*WHAT TO PRODUCE*:
Print, please, exactly the lines from the one with "none -> pink 2x3 brick [570,302,692,486]" through the final line of the data below, with both ends included and the pictures left out.
[SOURCE MATERIAL — start]
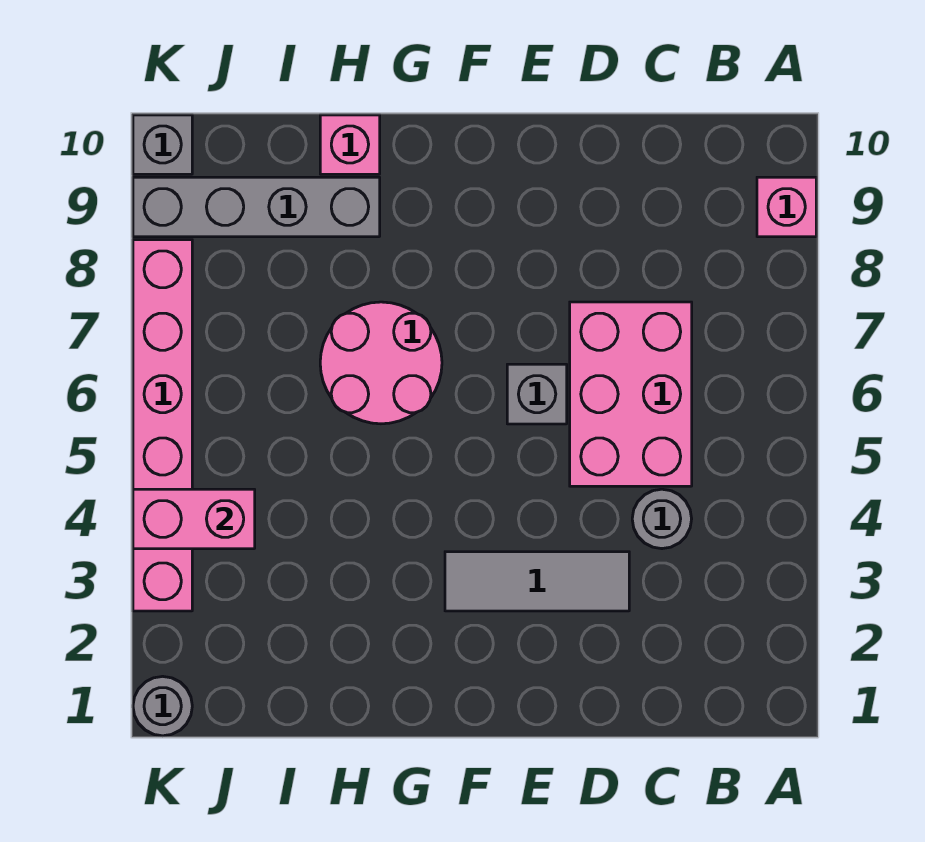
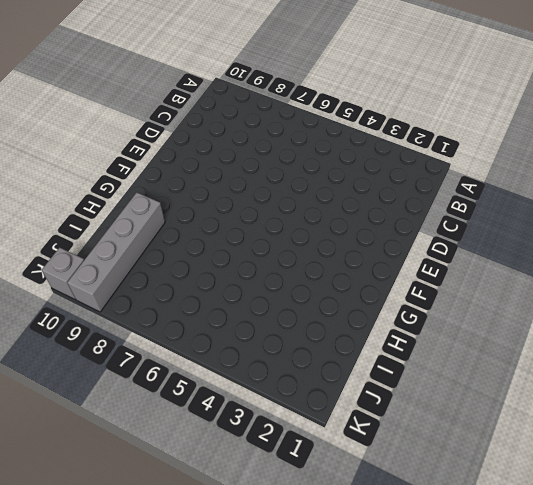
none -> pink 1x1 brick [757,177,816,237]
none -> grey 1x1 round brick [632,489,692,549]
none -> pink 2x3 brick [570,302,692,486]

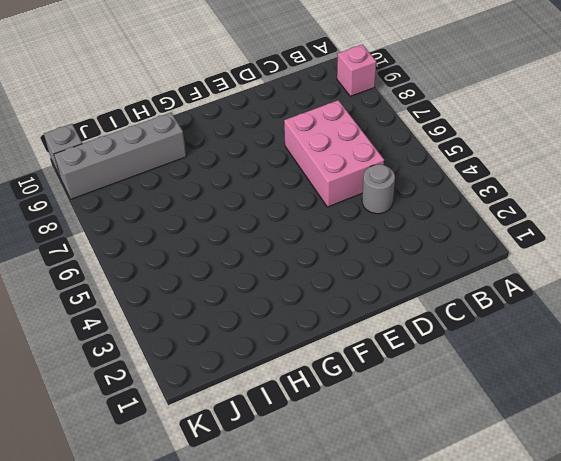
none -> grey 1x3 tile [445,552,629,611]
none -> grey 1x1 brick [507,364,567,424]
none -> pink 2x2 round brick [320,302,442,424]

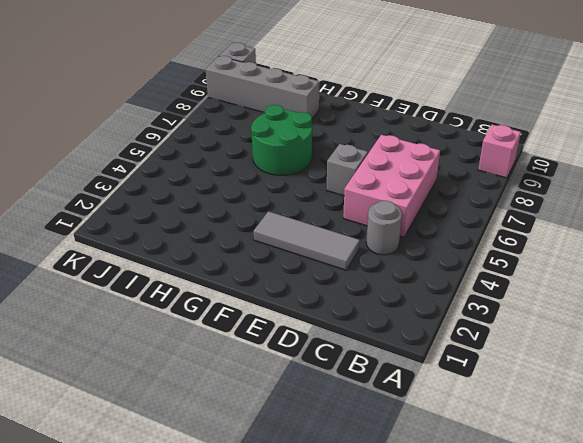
green 2x2 round brick [251,105,312,175] -> pink 2x2 round brick [320,302,442,424]
none -> pink 1x1 brick [320,115,380,174]
none -> grey 1x1 round brick [133,676,192,736]
none -> pink 1x6 brick [133,240,192,611]

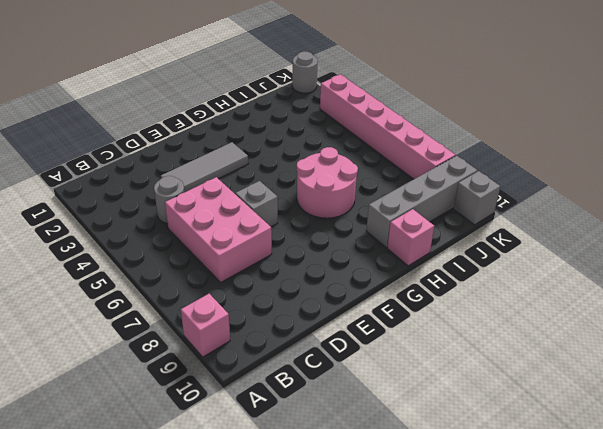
none -> pink 1x2 brick [133,489,255,549]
[SOURCE MATERIAL — finish]
*OUTPUT*:
none -> pink 2x3 brick [570,302,692,486]

none -> grey 1x3 tile [445,552,629,611]
none -> grey 1x1 brick [507,364,567,424]
none -> pink 2x2 round brick [320,302,442,424]

green 2x2 round brick [251,105,312,175] -> pink 2x2 round brick [320,302,442,424]
none -> pink 1x1 brick [320,115,380,174]
none -> grey 1x1 round brick [133,676,192,736]
none -> pink 1x6 brick [133,240,192,611]

none -> pink 1x2 brick [133,489,255,549]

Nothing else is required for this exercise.